» WHAT YOU NEED TO DO:
An exact copy of every entry is needed, with no images.

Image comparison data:

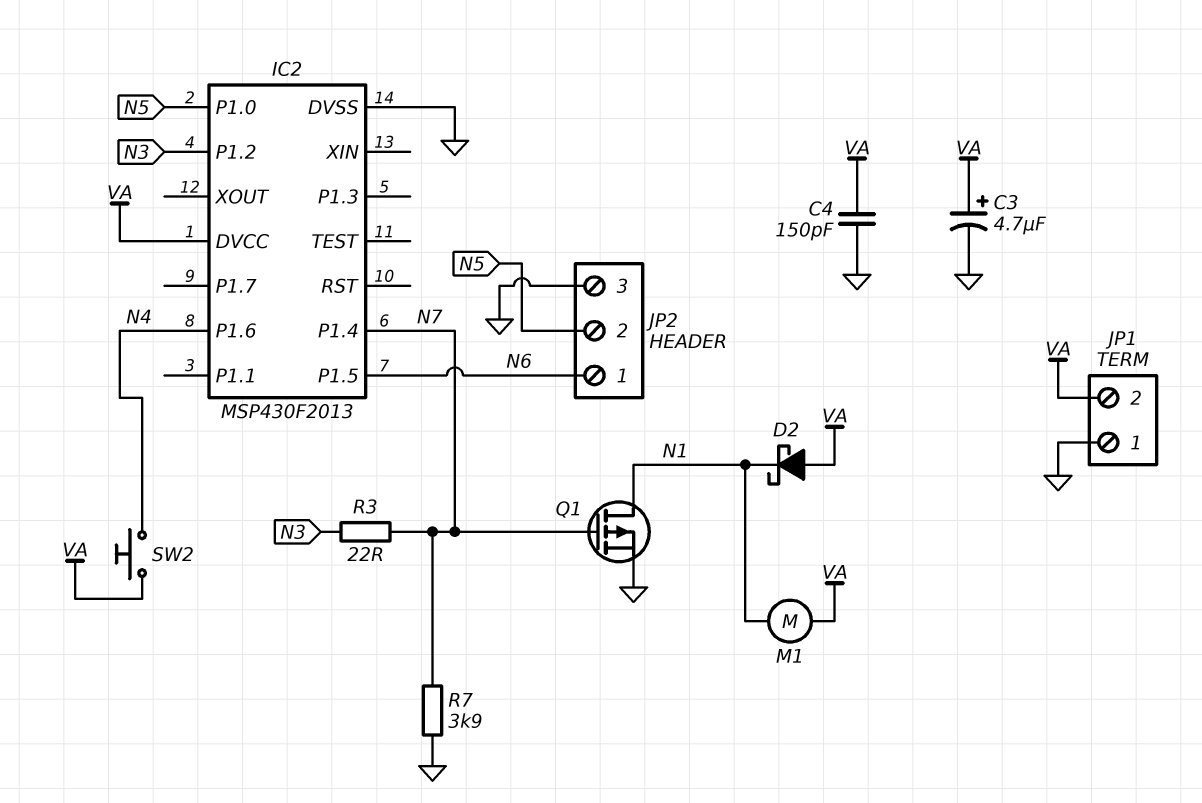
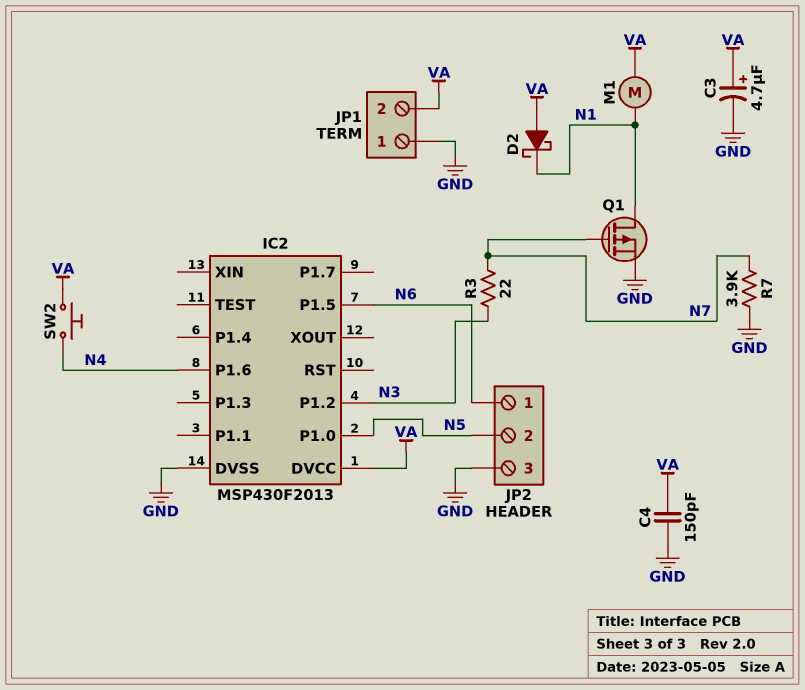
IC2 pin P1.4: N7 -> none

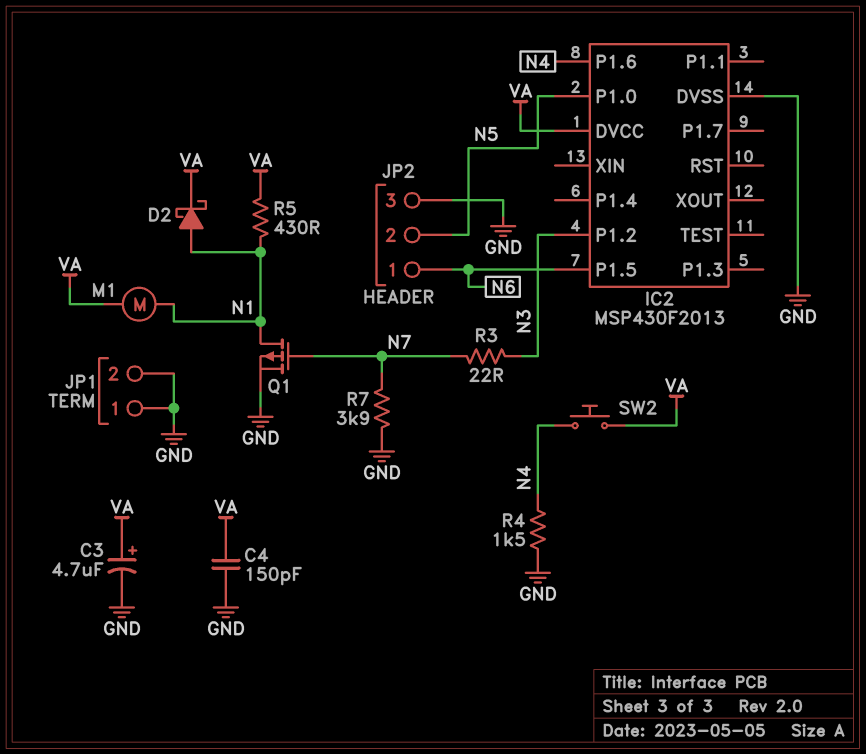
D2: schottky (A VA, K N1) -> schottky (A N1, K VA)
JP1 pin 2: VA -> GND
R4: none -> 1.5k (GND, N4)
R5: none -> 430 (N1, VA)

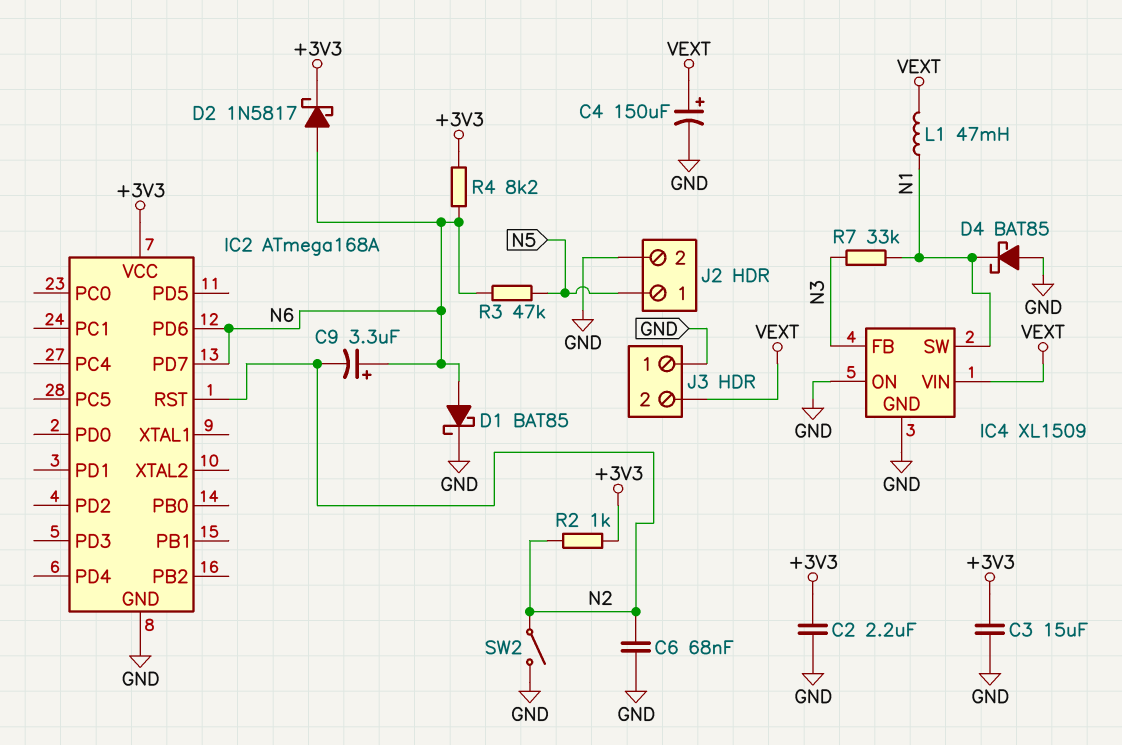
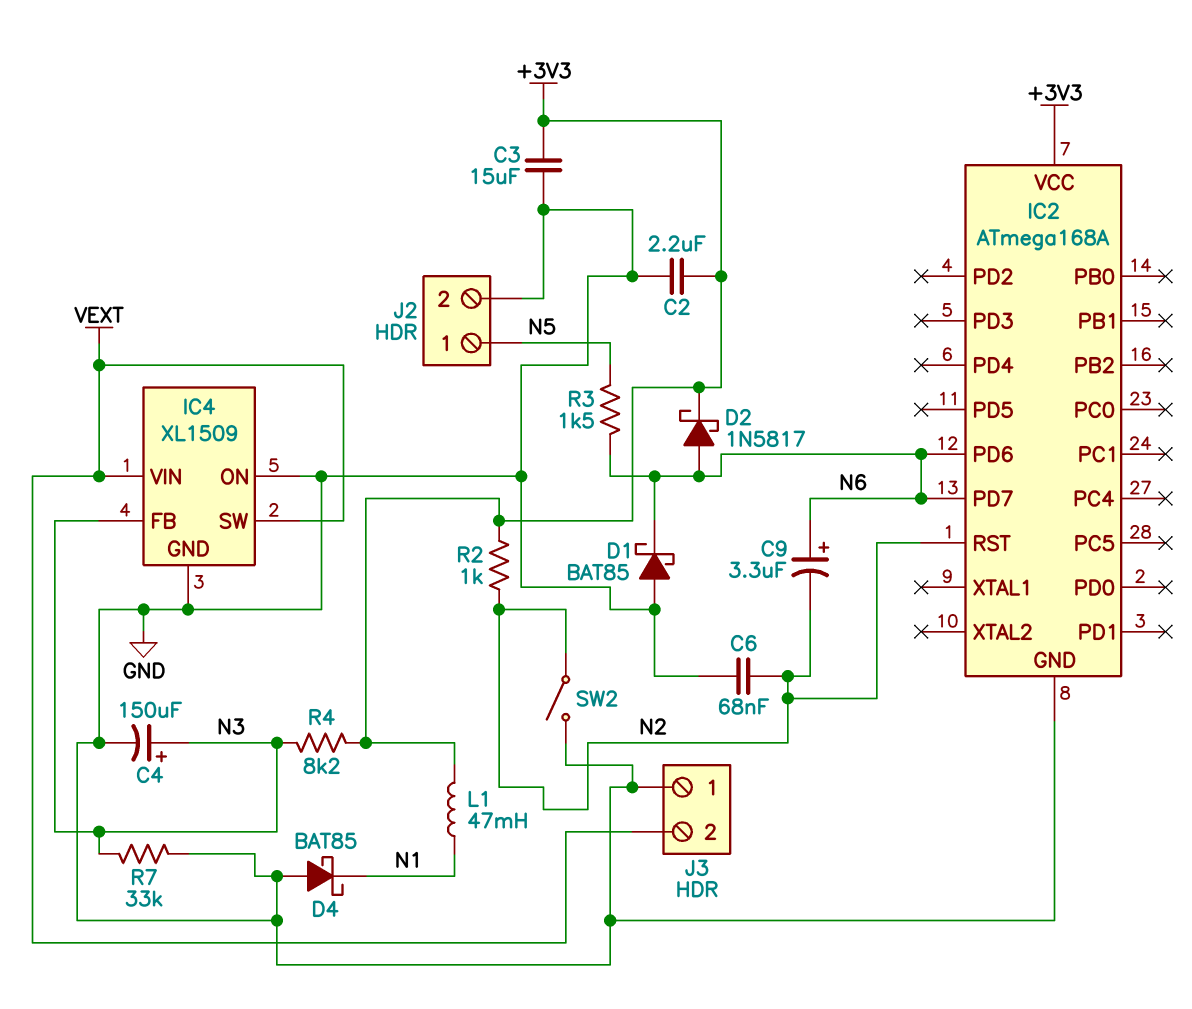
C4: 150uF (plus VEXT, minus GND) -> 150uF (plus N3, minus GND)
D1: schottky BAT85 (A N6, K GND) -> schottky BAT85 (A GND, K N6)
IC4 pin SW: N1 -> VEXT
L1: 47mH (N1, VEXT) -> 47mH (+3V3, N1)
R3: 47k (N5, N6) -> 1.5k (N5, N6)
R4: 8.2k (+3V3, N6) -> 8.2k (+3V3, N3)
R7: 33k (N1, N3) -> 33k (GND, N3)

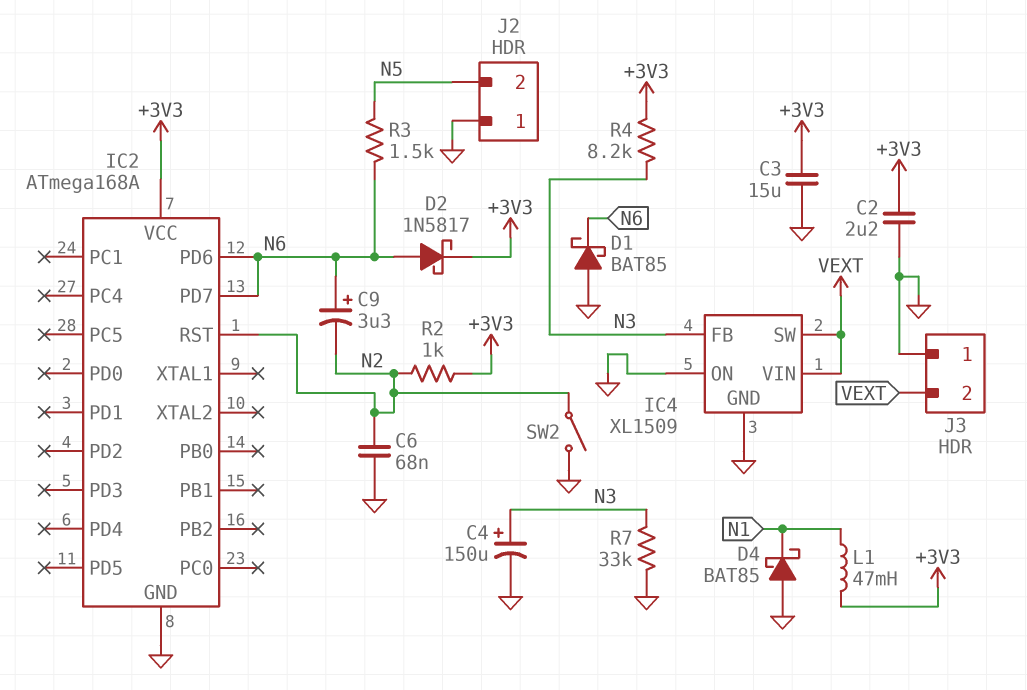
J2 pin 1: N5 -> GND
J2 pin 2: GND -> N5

» EXERCISE OUTPUT:
IC2 pin P1.4: N7 -> none

D2: schottky (A VA, K N1) -> schottky (A N1, K VA)
JP1 pin 2: VA -> GND
R4: none -> 1.5k (GND, N4)
R5: none -> 430 (N1, VA)

C4: 150uF (plus VEXT, minus GND) -> 150uF (plus N3, minus GND)
D1: schottky BAT85 (A N6, K GND) -> schottky BAT85 (A GND, K N6)
IC4 pin SW: N1 -> VEXT
L1: 47mH (N1, VEXT) -> 47mH (+3V3, N1)
R3: 47k (N5, N6) -> 1.5k (N5, N6)
R4: 8.2k (+3V3, N6) -> 8.2k (+3V3, N3)
R7: 33k (N1, N3) -> 33k (GND, N3)

J2 pin 1: N5 -> GND
J2 pin 2: GND -> N5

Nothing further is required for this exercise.